_What is expected_.
Treat the line with "lime plate F2:F4" as the starting point. Write it out and every line after it through the end of the listing below, exactly.

** Provided data follows **

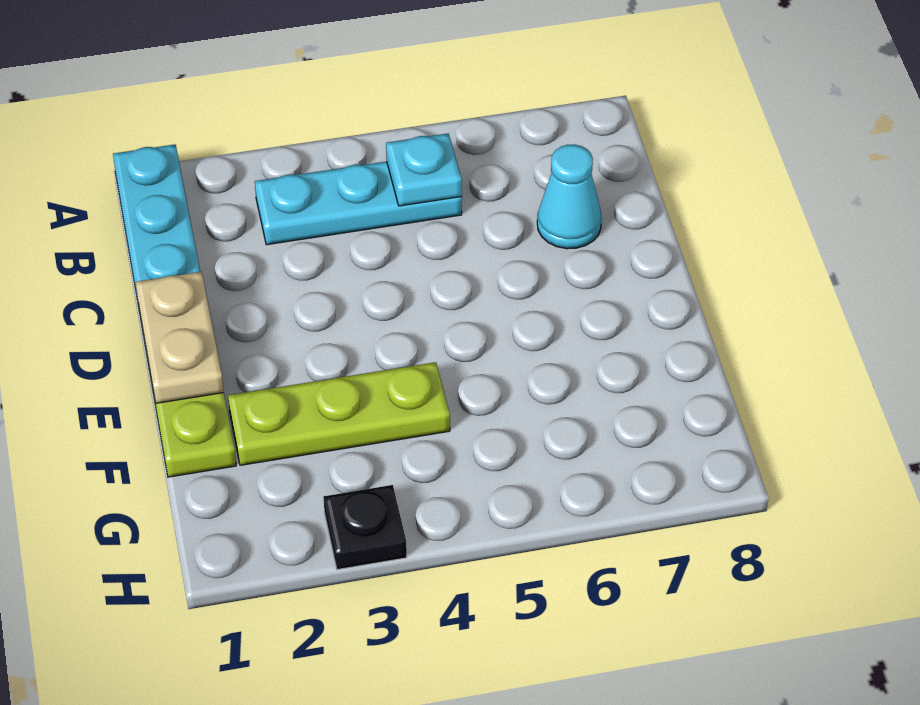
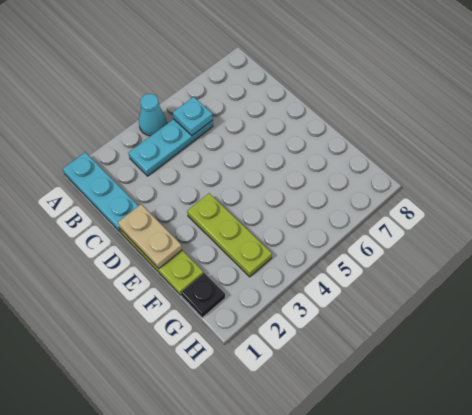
cyan cone C7 level 1 -> cyan cone A4 level 1
lime plate F2:F4 level 1 -> lime plate E3:G3 level 1
black plate H3 level 1 -> black plate G1 level 1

** End of Provided data **

_Output below_.
lime plate F2:F4 level 1 -> lime plate E3:G3 level 1
black plate H3 level 1 -> black plate G1 level 1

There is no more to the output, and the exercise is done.